(Work to be completed) Take the line that contains "frame: 512×512 (matching the image resolution)." as the first line and the final line of the records as the last; return exactly those lines and the lines between.

[Data extracted from a collection]

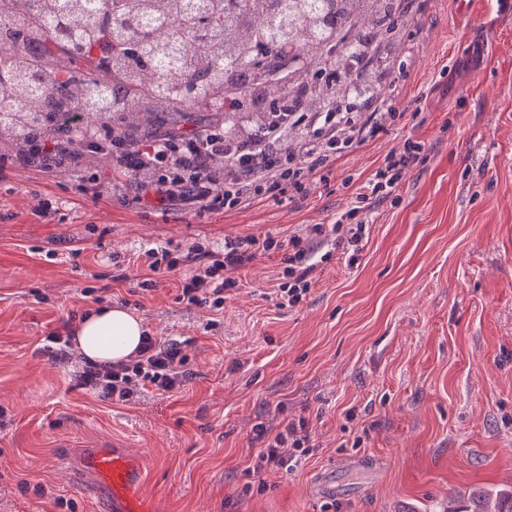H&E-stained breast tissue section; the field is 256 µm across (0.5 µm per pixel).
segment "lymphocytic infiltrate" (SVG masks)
I'll return each mask as SVG.
<instances>
[{"label": "lymphocytic infiltrate", "instance_id": "f902f5d3", "mask_svg": "<svg viewBox=\"0 0 512 512\" xmlns=\"http://www.w3.org/2000/svg\"><path fill=\"white\" fill-rule=\"evenodd\" d=\"M243 133L233 149L224 147L223 127H190L174 138L148 139L139 143L113 142L108 125L78 132L83 148L62 151L55 136L38 143H25L19 152H0V167L35 168L63 176L85 187L86 199L97 202L118 197L163 211L180 210L203 218L245 208L272 192L287 189L302 192L316 186L317 179L333 164L381 134L388 133L400 117V103L391 96L373 95L365 112H339L320 106L306 112L289 111L287 105H272L257 96L246 106ZM99 151L113 158L112 174L89 172L85 158ZM429 148L413 137L399 139L385 154L381 165L359 183L347 209L330 224H309L280 240L277 236L249 234L225 236L223 243H194L186 247L167 244L144 247L137 253L147 272L140 282L151 292L161 277L190 266L180 282L178 301L210 311L224 309V296L239 285L238 273L258 257L280 253L281 272L277 294L283 303L300 304L311 291L317 269V245L327 242L357 259L375 205L395 200L407 174L423 163ZM76 328L66 323L63 331L49 334L55 344V359L81 360L76 373L80 386L98 397L121 403L139 400L147 391L171 392L188 378V358L181 342L145 335L129 359L97 364L82 361L73 339ZM256 438L262 446L254 458L253 471L284 468L312 448L305 419L286 423L272 433L259 424Z\"/></svg>", "mask_w": 512, "mask_h": 512}]
</instances>
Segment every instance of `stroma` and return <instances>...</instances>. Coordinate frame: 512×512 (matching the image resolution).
<instances>
[{
  "mask_svg": "<svg viewBox=\"0 0 512 512\" xmlns=\"http://www.w3.org/2000/svg\"><path fill=\"white\" fill-rule=\"evenodd\" d=\"M419 3L389 55L403 73L379 88L404 116L302 202L195 219L0 169V512H105L106 489L81 466L100 445L140 464L161 512H442L452 498L465 512L512 494V12ZM402 136L425 141L427 160L399 201L375 207L357 261L332 250L300 305L277 304L276 254L240 272L216 316L178 302L175 275L137 294L139 245L332 223L354 190L347 177L366 179ZM42 199L64 208L43 218ZM89 286L184 342L183 388L112 403L52 359L46 336L92 308ZM299 417L313 452L250 473L254 425ZM358 458L372 468L351 467ZM322 474L336 497L312 494Z\"/></svg>",
  "mask_w": 512,
  "mask_h": 512,
  "instance_id": "obj_1",
  "label": "stroma"
}]
</instances>
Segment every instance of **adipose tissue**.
Instances as JSON below:
<instances>
[{
  "instance_id": "obj_1",
  "label": "adipose tissue",
  "mask_w": 512,
  "mask_h": 512,
  "mask_svg": "<svg viewBox=\"0 0 512 512\" xmlns=\"http://www.w3.org/2000/svg\"><path fill=\"white\" fill-rule=\"evenodd\" d=\"M143 333L140 320L126 308L106 306L80 323L75 345L91 362H117L136 350Z\"/></svg>"
}]
</instances>
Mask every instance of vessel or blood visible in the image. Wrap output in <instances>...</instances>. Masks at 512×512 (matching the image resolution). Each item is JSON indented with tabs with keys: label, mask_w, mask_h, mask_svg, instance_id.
Returning a JSON list of instances; mask_svg holds the SVG:
<instances>
[{
	"label": "vessel or blood",
	"mask_w": 512,
	"mask_h": 512,
	"mask_svg": "<svg viewBox=\"0 0 512 512\" xmlns=\"http://www.w3.org/2000/svg\"><path fill=\"white\" fill-rule=\"evenodd\" d=\"M81 464L110 492L114 512H155L144 491L142 471L134 462L109 448H91Z\"/></svg>",
	"instance_id": "vessel-or-blood-1"
}]
</instances>
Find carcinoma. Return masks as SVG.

(Output of the exercise)
Segment every instance of `stroma` and return <instances>...</instances>. Coordinate frame: 512×512 (matching the image resolution).
<instances>
[{
  "mask_svg": "<svg viewBox=\"0 0 512 512\" xmlns=\"http://www.w3.org/2000/svg\"><path fill=\"white\" fill-rule=\"evenodd\" d=\"M419 3L389 55L403 73L379 88L404 116L302 202L195 219L0 169V512H105L106 489L81 466L100 445L140 464L161 512H442L452 498L465 512L512 494V12ZM402 136L425 141L427 160L399 201L375 207L357 261L332 250L300 305L277 304L276 254L240 272L216 316L178 302L175 275L137 294L139 245L332 223L354 190L347 177L366 179ZM42 199L64 208L43 218ZM89 286L184 342L183 388L112 403L52 359L46 336L92 308ZM299 417L313 452L250 473L254 425ZM358 458L372 468L351 467ZM322 474L336 497L312 494Z\"/></svg>",
  "mask_w": 512,
  "mask_h": 512,
  "instance_id": "obj_1",
  "label": "stroma"
}]
</instances>
Segment every instance of **adipose tissue**.
Instances as JSON below:
<instances>
[{
  "instance_id": "obj_1",
  "label": "adipose tissue",
  "mask_w": 512,
  "mask_h": 512,
  "mask_svg": "<svg viewBox=\"0 0 512 512\" xmlns=\"http://www.w3.org/2000/svg\"><path fill=\"white\" fill-rule=\"evenodd\" d=\"M143 333L140 320L126 308L106 306L80 323L75 345L91 362H117L136 350Z\"/></svg>"
}]
</instances>
Mask every instance of vessel or blood visible in the image. Wrap output in <instances>...</instances>. Masks at 512×512 (matching the image resolution). Each item is JSON indented with tabs with keys: label, mask_w, mask_h, mask_svg, instance_id.
Returning a JSON list of instances; mask_svg holds the SVG:
<instances>
[{
	"label": "vessel or blood",
	"mask_w": 512,
	"mask_h": 512,
	"mask_svg": "<svg viewBox=\"0 0 512 512\" xmlns=\"http://www.w3.org/2000/svg\"><path fill=\"white\" fill-rule=\"evenodd\" d=\"M81 464L110 492L114 512H155L144 491L142 471L134 462L109 448H91Z\"/></svg>",
	"instance_id": "vessel-or-blood-1"
}]
</instances>
Find carcinoma. Return masks as SVG.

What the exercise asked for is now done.